• **Work task**: The answer should hold nothing but the lines from the one with "D8: LED (A +9V, K" through the end of the listing below, each exactly as written.

• **Listed records**:
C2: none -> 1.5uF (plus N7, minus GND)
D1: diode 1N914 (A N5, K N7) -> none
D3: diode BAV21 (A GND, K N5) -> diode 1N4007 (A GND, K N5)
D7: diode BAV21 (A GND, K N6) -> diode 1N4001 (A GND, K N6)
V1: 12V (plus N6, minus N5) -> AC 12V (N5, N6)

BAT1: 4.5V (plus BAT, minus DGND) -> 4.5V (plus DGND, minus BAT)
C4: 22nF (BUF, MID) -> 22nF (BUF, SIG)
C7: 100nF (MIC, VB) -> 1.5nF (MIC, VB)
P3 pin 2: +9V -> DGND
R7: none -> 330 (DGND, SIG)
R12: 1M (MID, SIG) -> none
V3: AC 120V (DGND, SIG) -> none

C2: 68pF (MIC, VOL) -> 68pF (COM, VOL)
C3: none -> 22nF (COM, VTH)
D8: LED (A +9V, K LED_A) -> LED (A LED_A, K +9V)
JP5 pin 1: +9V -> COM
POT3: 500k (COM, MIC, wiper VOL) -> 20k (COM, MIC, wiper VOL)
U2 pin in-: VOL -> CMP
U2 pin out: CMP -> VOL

• **Task output**:
D8: LED (A +9V, K LED_A) -> LED (A LED_A, K +9V)
JP5 pin 1: +9V -> COM
POT3: 500k (COM, MIC, wiper VOL) -> 20k (COM, MIC, wiper VOL)
U2 pin in-: VOL -> CMP
U2 pin out: CMP -> VOL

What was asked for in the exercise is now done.